YOUR ASSIGNMENT: When a line in the listing below contains the word "yellow", return a copy of that line.

EXTRACTED RECORDS:
'''

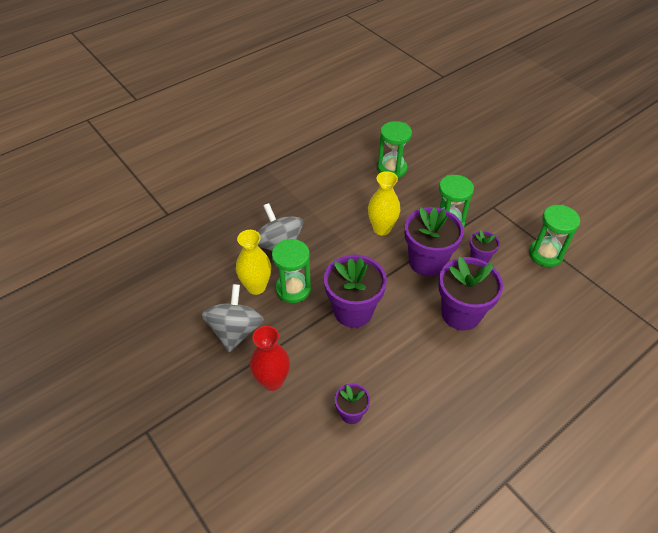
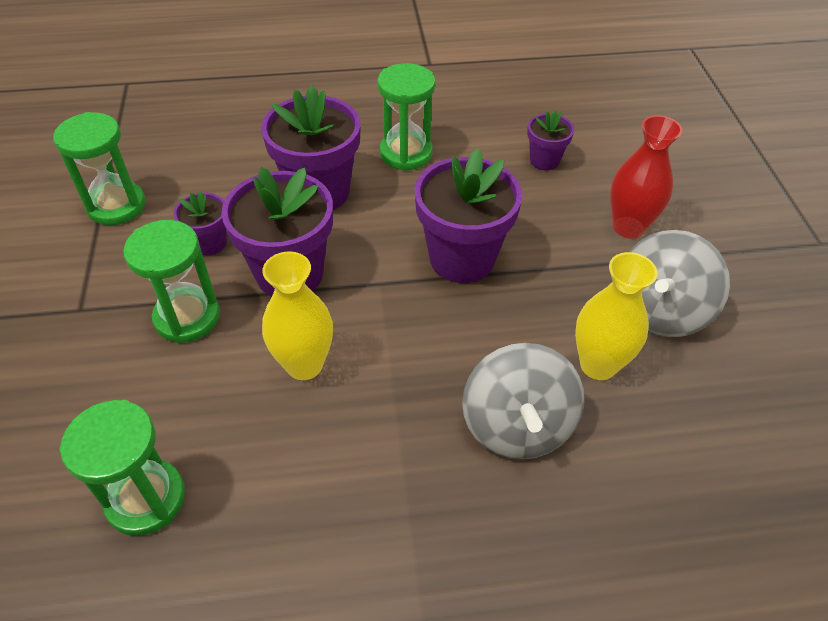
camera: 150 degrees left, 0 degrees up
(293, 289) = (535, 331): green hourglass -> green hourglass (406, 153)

'''
'''

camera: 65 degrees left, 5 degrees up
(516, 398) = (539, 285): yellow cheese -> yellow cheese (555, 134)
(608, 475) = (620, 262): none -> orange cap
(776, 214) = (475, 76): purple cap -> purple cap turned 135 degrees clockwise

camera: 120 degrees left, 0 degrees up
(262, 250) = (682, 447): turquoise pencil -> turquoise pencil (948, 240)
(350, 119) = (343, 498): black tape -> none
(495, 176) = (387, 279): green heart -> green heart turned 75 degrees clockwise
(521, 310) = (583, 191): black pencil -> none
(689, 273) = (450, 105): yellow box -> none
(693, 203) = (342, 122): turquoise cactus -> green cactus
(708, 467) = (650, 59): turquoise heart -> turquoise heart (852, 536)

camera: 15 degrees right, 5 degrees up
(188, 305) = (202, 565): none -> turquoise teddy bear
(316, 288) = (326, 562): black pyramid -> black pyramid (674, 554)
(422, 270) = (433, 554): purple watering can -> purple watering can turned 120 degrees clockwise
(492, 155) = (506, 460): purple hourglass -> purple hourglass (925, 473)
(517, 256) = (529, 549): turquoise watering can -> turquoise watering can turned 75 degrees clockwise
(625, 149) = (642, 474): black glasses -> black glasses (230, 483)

'''

WRITTEN SOLUTION:
(516, 398) = (539, 285): yellow cheese -> yellow cheese (555, 134)
(689, 273) = (450, 105): yellow box -> none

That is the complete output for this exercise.